EXERCISE INSTRUCTIONS: The answer must consist only of the lines from the line with "brown lamp: 0 -> 2" to the line with "yellow vase: 1 -> 3", both included, exactly as they stand below.

RECORDS FOR THE EXERCISE:
-- Opening Marker --
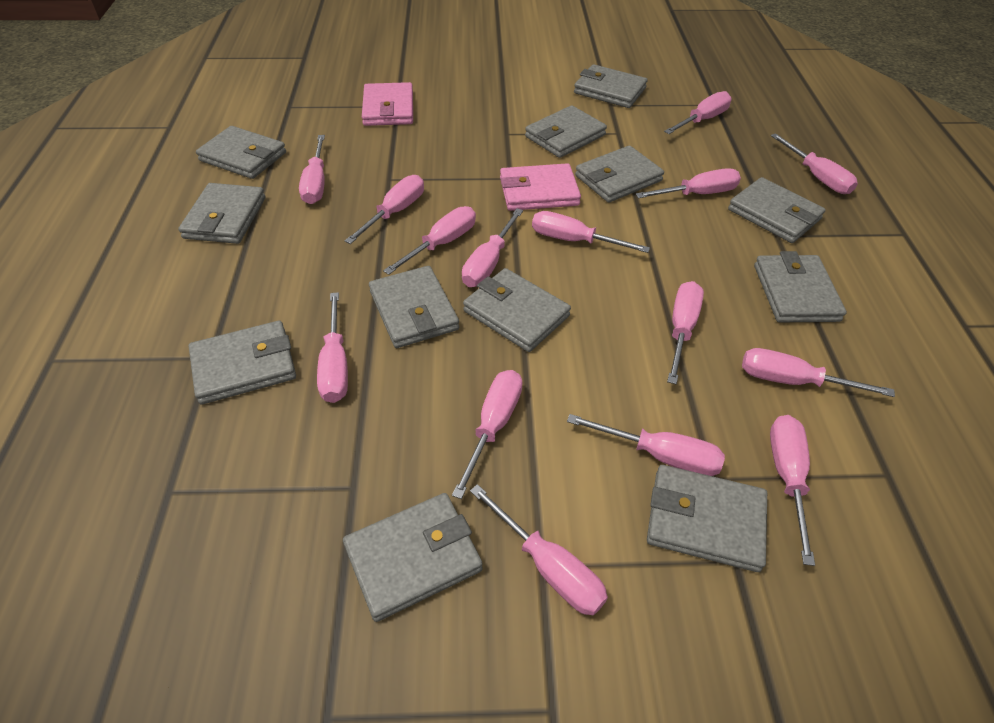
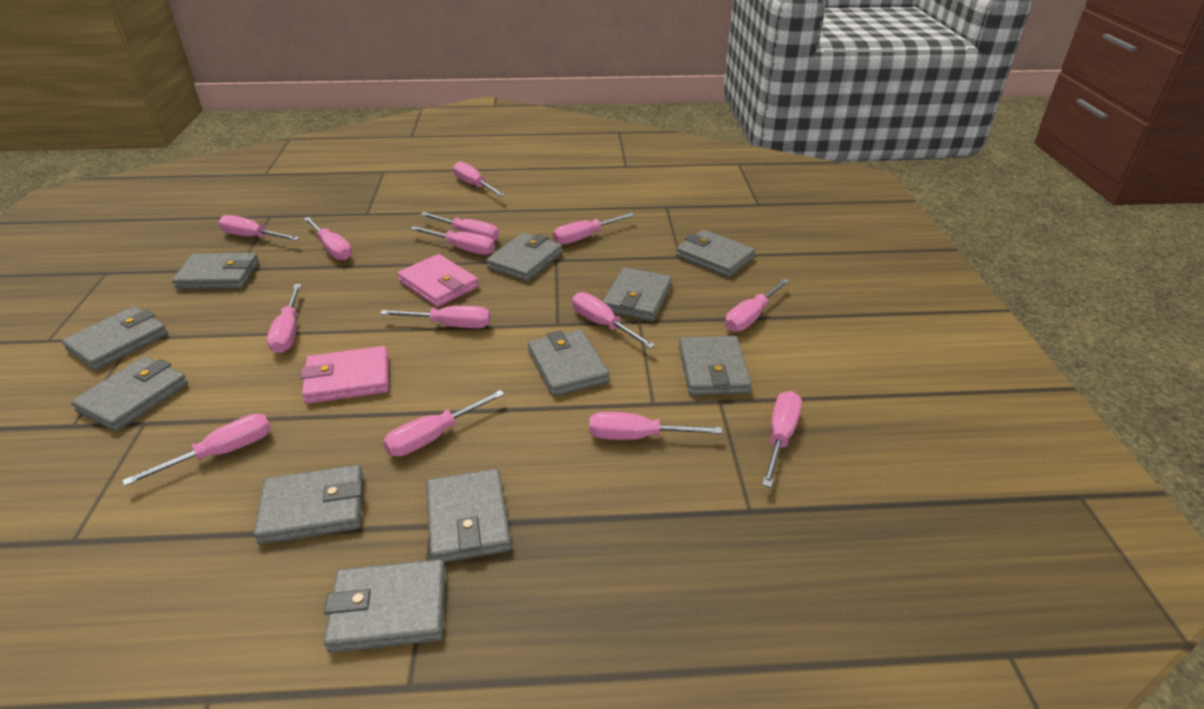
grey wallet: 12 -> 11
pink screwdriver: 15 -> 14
-- Closing Marker --
-- Opening Marker --
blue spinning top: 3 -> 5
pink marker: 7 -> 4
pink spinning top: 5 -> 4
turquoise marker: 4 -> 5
-- Closing Marker --
-- Opening Marker --
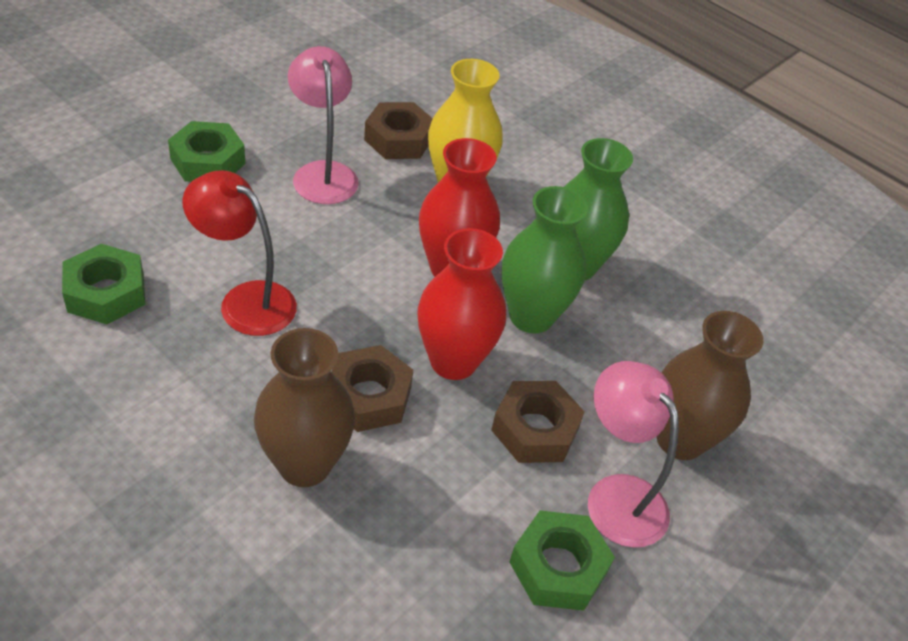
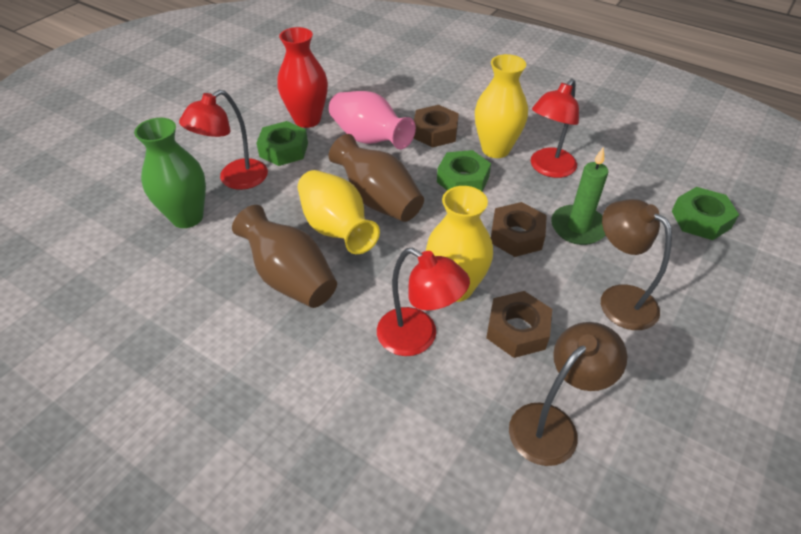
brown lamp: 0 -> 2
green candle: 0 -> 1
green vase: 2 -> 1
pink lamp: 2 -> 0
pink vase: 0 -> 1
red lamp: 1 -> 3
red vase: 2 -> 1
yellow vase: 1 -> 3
-- Closing Marker --
TASK ANSWER:
brown lamp: 0 -> 2
green candle: 0 -> 1
green vase: 2 -> 1
pink lamp: 2 -> 0
pink vase: 0 -> 1
red lamp: 1 -> 3
red vase: 2 -> 1
yellow vase: 1 -> 3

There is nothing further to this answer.